* WORK TO BE COMPLETED:
Each line from the one holding "R11: 470 (GND, n9) -> 180 (GND, n9)" to the last line below must be restated word for word, and no picture may be included.

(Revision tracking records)
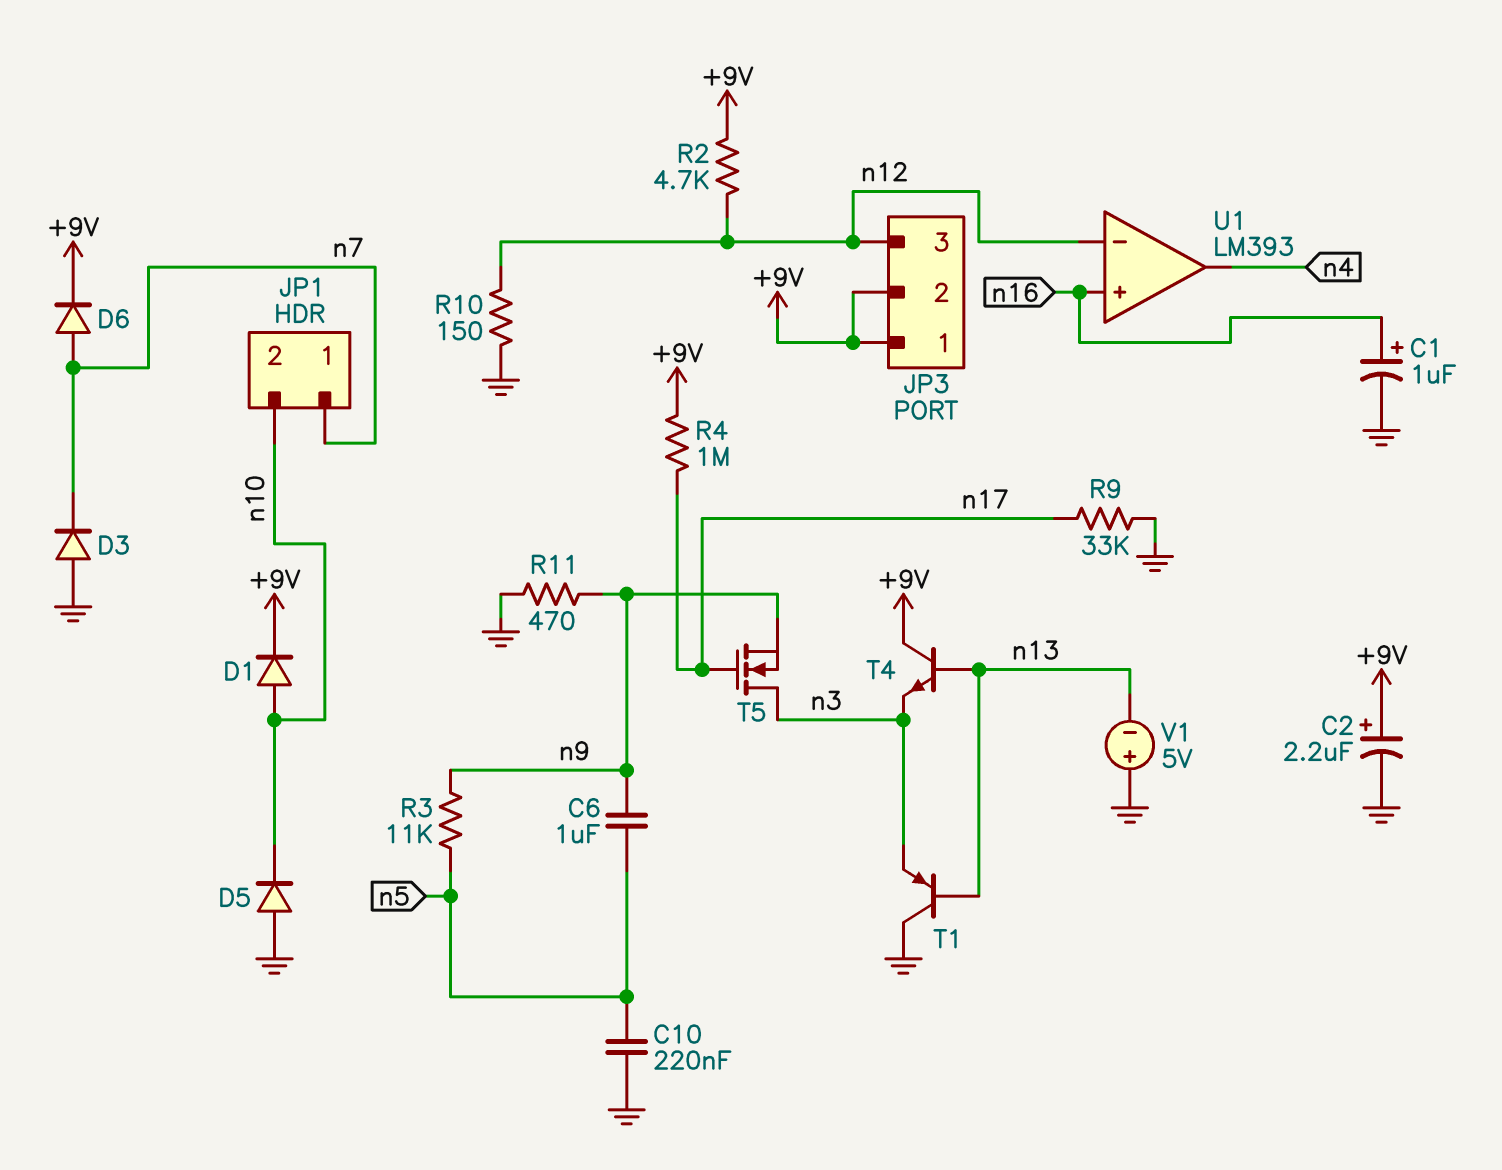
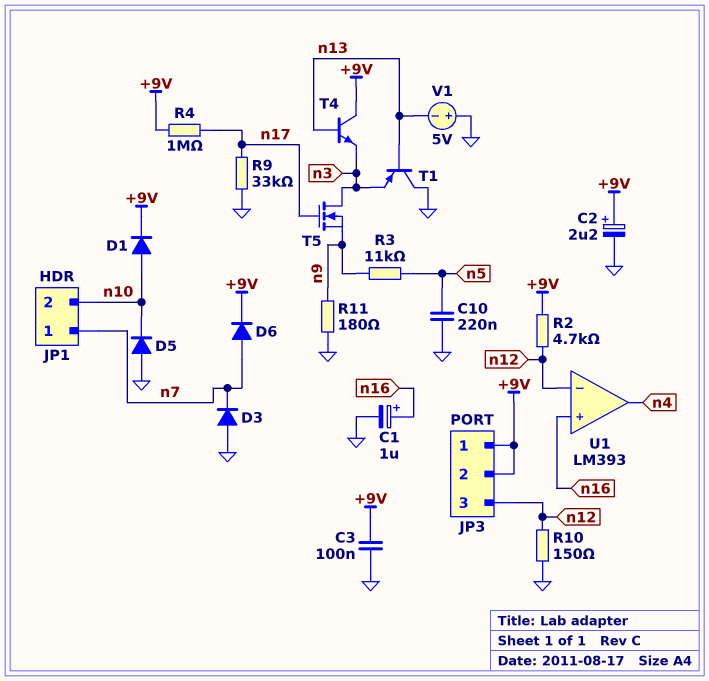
C3: none -> 100nF (+9V, GND)
C6: 1uF (n5, n9) -> none
R11: 470 (GND, n9) -> 180 (GND, n9)

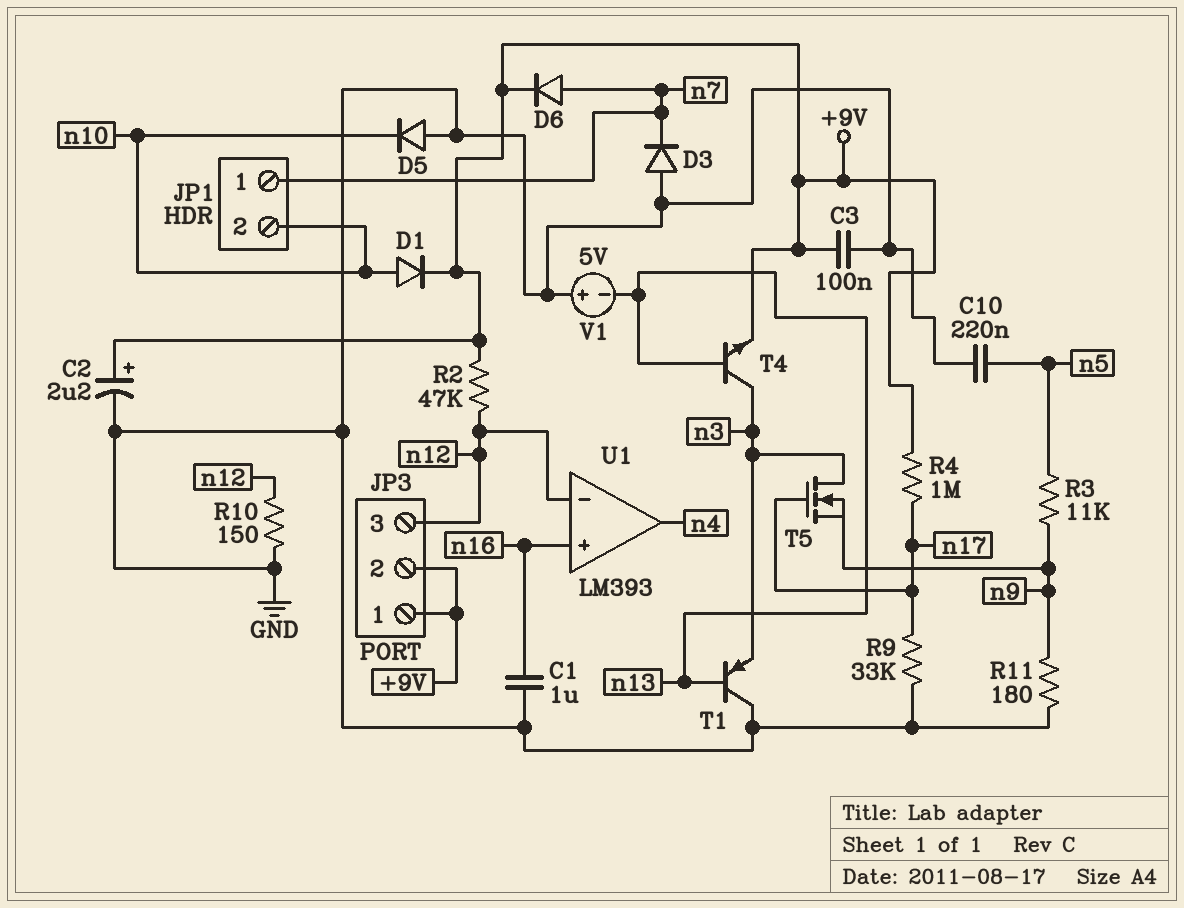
C1: 1uF (plus n16, minus GND) -> 1uF (GND, n16)
R2: 4.7k (+9V, n12) -> 47k (+9V, n12)
T4: NPN (B n13, C +9V, E n3) -> NPN (B n13, C n3, E +9V)

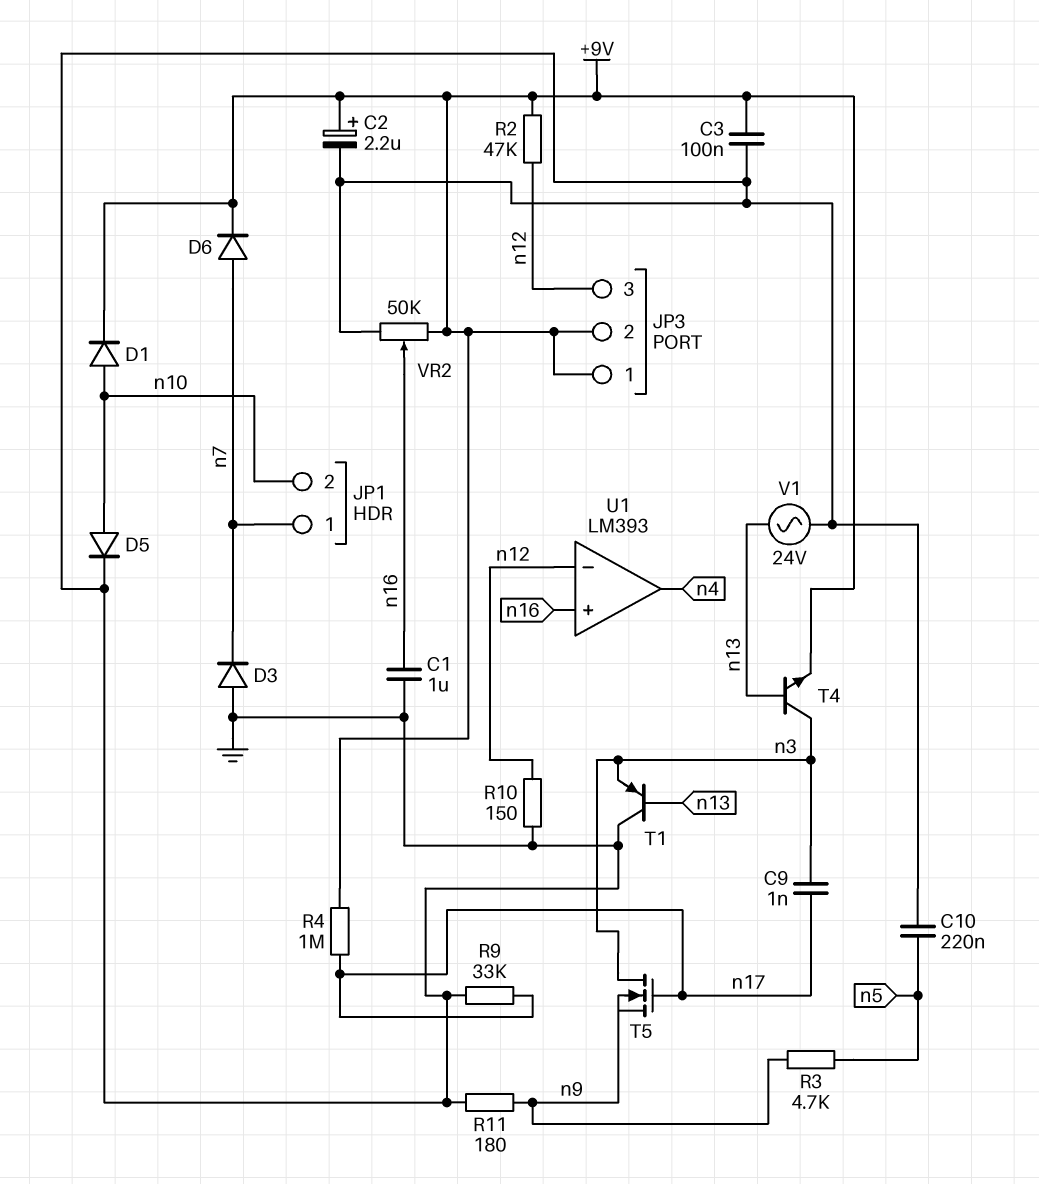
C9: none -> 1nF (n3, n17)
D5: diode (A GND, K n10) -> diode (A n10, K GND)
R3: 11k (n5, n9) -> 4.7k (n5, n9)
V1: 5V (plus GND, minus n13) -> AC 24V (GND, n13)
VR2: none -> 50k (+9V, GND, wiper n16)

* THE COMPLETED TASK:
R11: 470 (GND, n9) -> 180 (GND, n9)

C1: 1uF (plus n16, minus GND) -> 1uF (GND, n16)
R2: 4.7k (+9V, n12) -> 47k (+9V, n12)
T4: NPN (B n13, C +9V, E n3) -> NPN (B n13, C n3, E +9V)

C9: none -> 1nF (n3, n17)
D5: diode (A GND, K n10) -> diode (A n10, K GND)
R3: 11k (n5, n9) -> 4.7k (n5, n9)
V1: 5V (plus GND, minus n13) -> AC 24V (GND, n13)
VR2: none -> 50k (+9V, GND, wiper n16)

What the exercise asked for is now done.